■ **Exercise**
Write out each line of the entries exactly, starting at the first and finishing with the line that contains "RELAY2: SSR-2CH -> 12V-2CH".
---------- Data extract ----------
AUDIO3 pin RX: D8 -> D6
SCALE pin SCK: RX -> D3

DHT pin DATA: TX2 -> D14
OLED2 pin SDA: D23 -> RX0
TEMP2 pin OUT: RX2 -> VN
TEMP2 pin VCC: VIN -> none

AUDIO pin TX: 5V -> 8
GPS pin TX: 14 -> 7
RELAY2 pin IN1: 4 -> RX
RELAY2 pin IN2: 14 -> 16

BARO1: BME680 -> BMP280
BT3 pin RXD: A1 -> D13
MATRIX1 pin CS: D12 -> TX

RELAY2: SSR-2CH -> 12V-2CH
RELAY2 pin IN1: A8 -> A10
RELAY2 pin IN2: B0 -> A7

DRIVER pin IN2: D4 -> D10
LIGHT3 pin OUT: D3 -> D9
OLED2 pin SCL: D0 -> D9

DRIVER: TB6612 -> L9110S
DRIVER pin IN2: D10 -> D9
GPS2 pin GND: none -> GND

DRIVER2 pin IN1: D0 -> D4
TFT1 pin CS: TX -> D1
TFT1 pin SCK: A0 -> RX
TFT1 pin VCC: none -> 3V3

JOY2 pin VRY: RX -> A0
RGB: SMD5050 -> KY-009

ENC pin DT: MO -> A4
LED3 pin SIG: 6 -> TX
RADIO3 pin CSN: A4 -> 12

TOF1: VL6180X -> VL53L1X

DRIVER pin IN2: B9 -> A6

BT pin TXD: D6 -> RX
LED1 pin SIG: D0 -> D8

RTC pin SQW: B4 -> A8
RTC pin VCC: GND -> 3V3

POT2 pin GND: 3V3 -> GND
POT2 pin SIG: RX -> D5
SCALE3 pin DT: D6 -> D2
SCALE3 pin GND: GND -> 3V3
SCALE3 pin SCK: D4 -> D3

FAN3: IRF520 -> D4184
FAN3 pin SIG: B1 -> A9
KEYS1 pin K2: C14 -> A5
----------
■ **Output of the exercise**
AUDIO3 pin RX: D8 -> D6
SCALE pin SCK: RX -> D3

DHT pin DATA: TX2 -> D14
OLED2 pin SDA: D23 -> RX0
TEMP2 pin OUT: RX2 -> VN
TEMP2 pin VCC: VIN -> none

AUDIO pin TX: 5V -> 8
GPS pin TX: 14 -> 7
RELAY2 pin IN1: 4 -> RX
RELAY2 pin IN2: 14 -> 16

BARO1: BME680 -> BMP280
BT3 pin RXD: A1 -> D13
MATRIX1 pin CS: D12 -> TX

RELAY2: SSR-2CH -> 12V-2CH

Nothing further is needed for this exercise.